[Edit difference data]
════════════════════

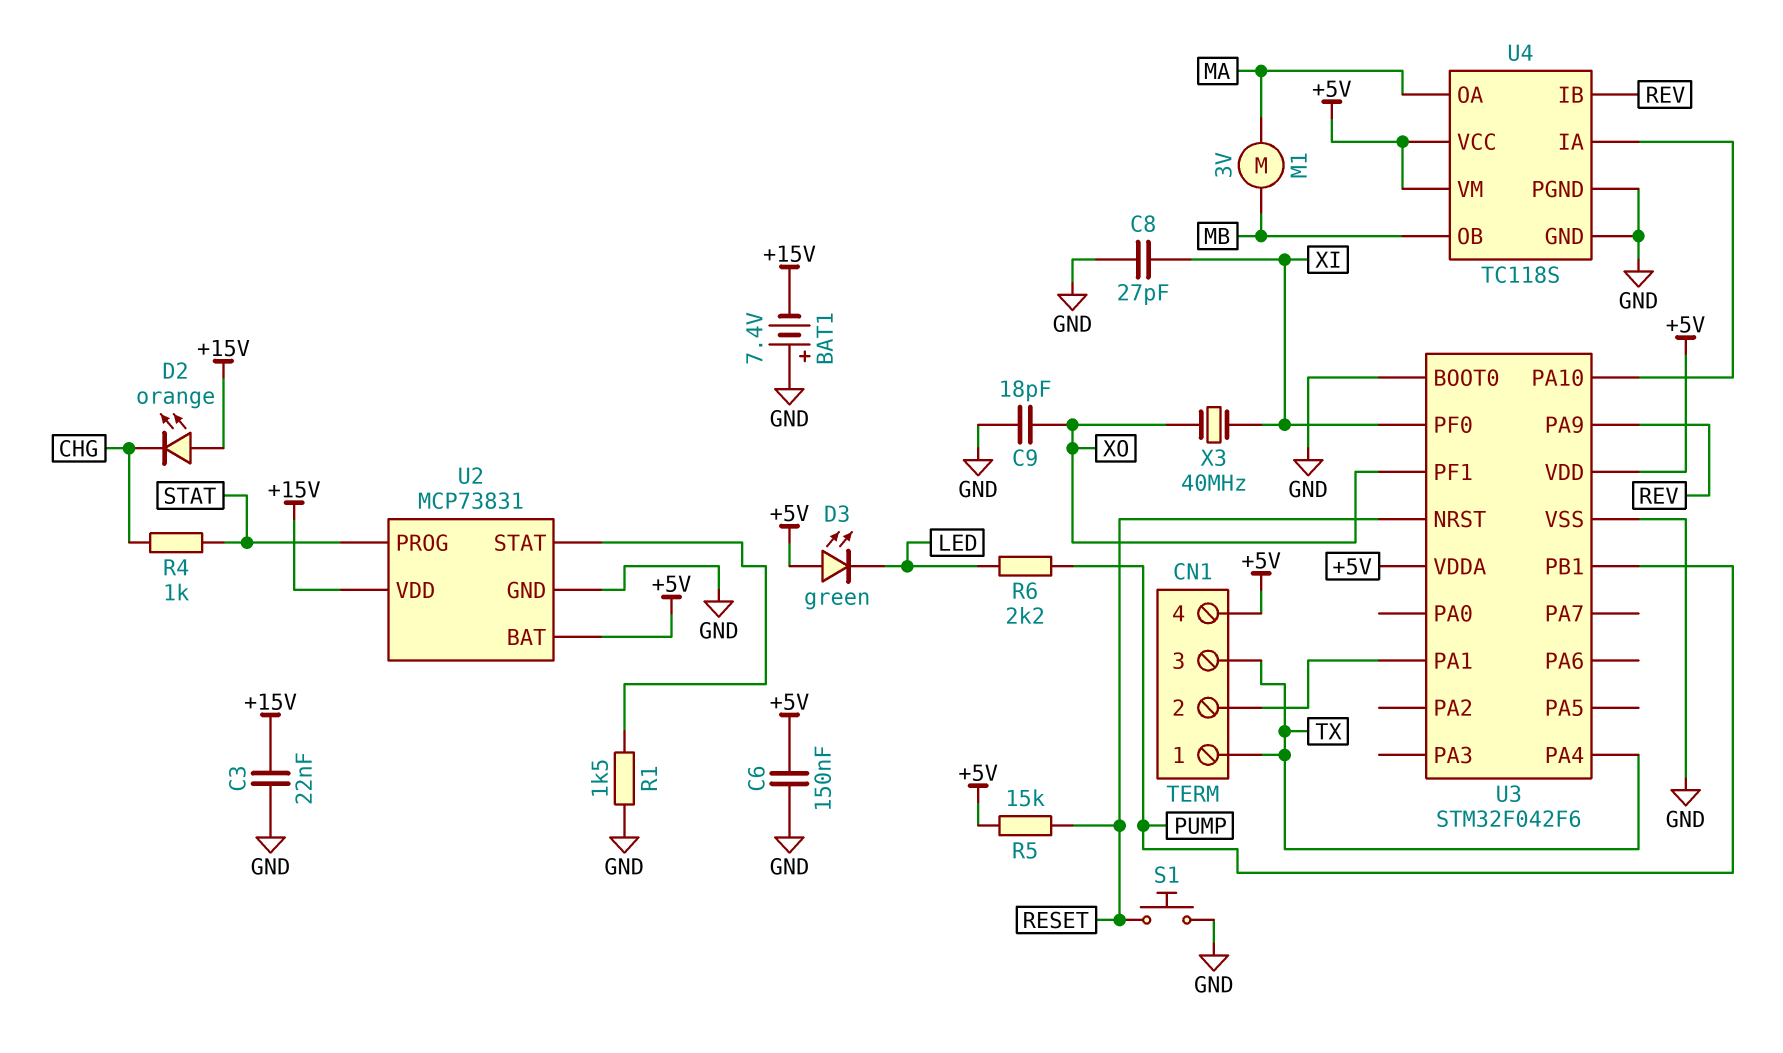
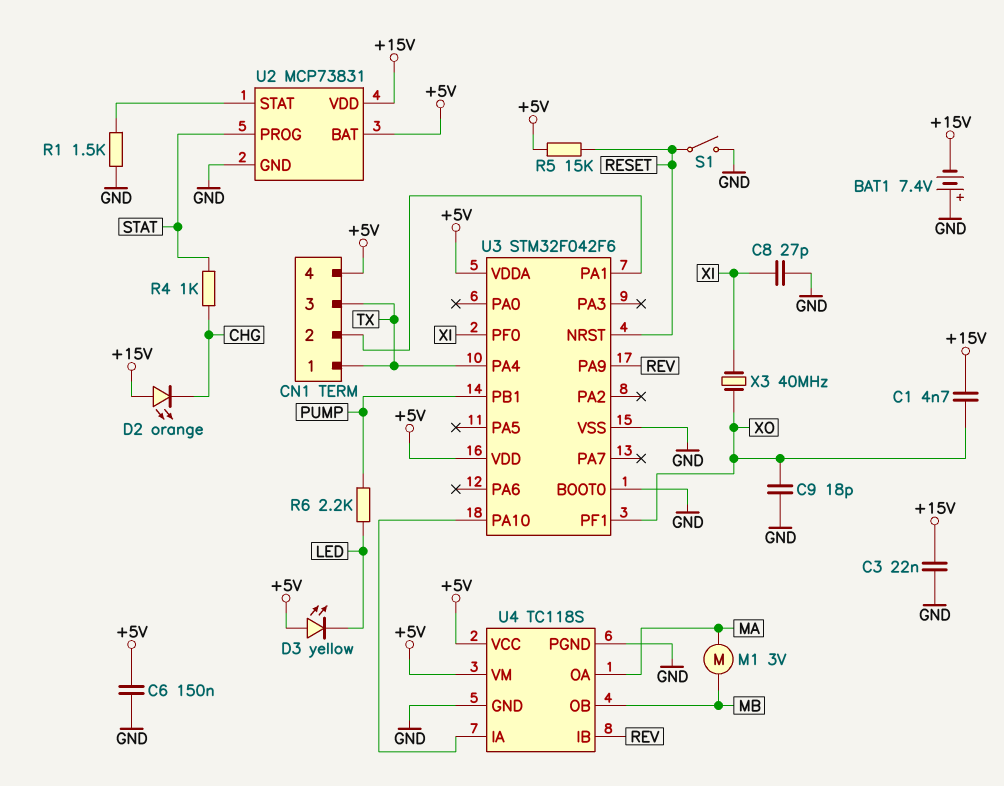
C1: none -> 4.7nF (+15V, XO)
D3: LED green (A +5V, K LED) -> LED yellow (A +5V, K LED)
S1: button (GND, RESET) -> switch (GND, RESET)

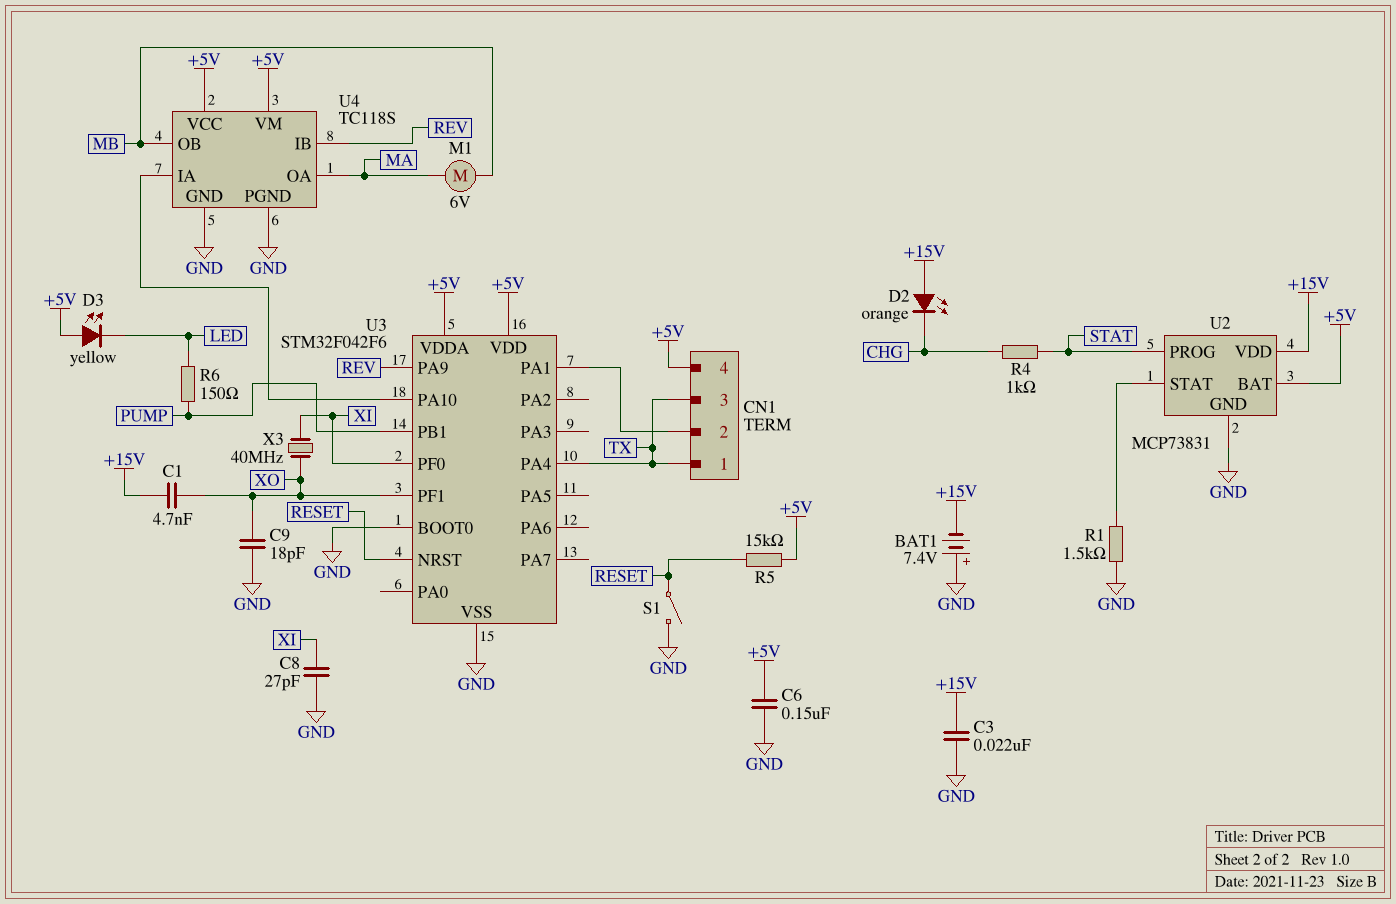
M1: motor 3V (MA, MB) -> motor 6V (MA, MB)
R6: 2.2k (LED, PUMP) -> 150 (LED, PUMP)

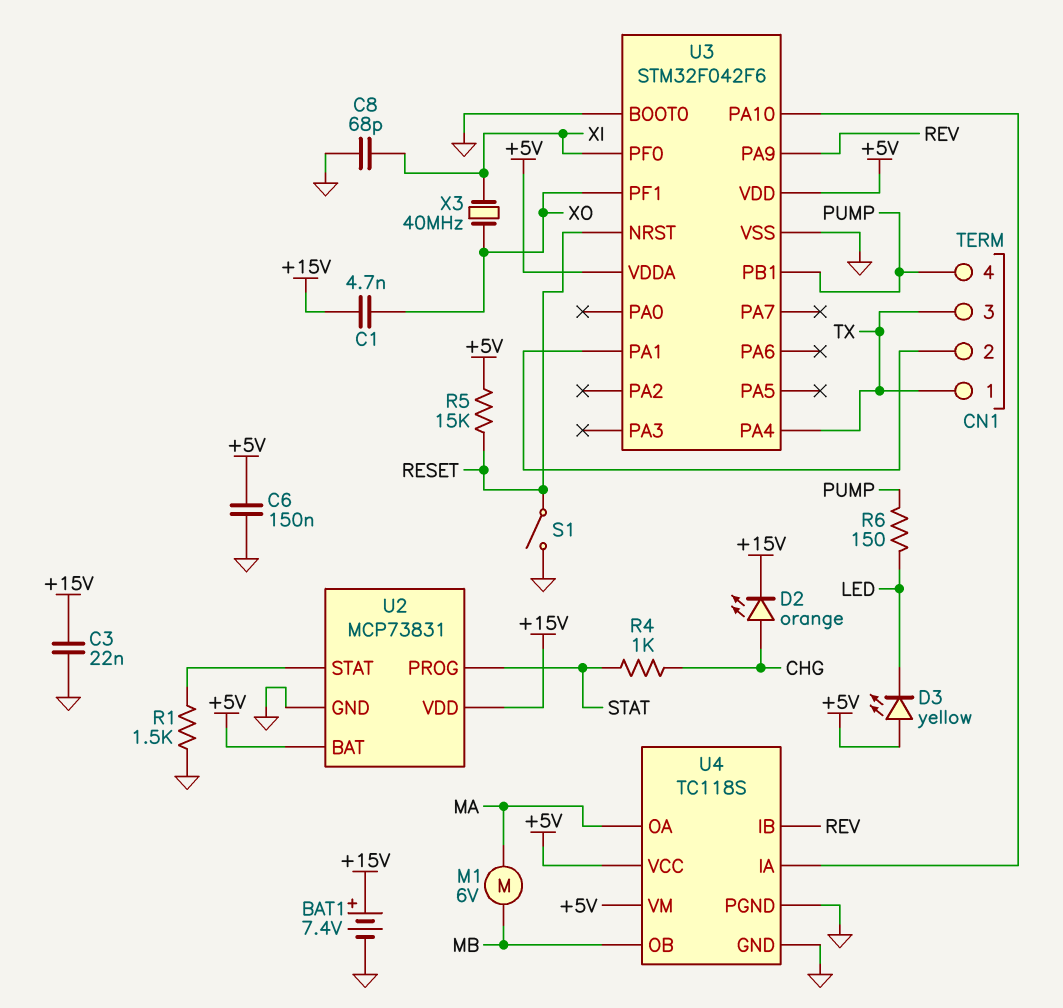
BAT1: 7.4V (plus GND, minus +15V) -> 7.4V (plus +15V, minus GND)
C8: 27pF (GND, XI) -> 68pF (GND, XI)
C9: 18pF (GND, XO) -> none
CN1 pin 4: +5V -> PUMP
D2: LED orange (A +15V, K CHG) -> LED orange (A CHG, K +15V)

════════════════════

▸ **Task item**: Report each line above that includes the string "none".

▸ **Exercise output**:
C1: none -> 4.7nF (+15V, XO)
C9: 18pF (GND, XO) -> none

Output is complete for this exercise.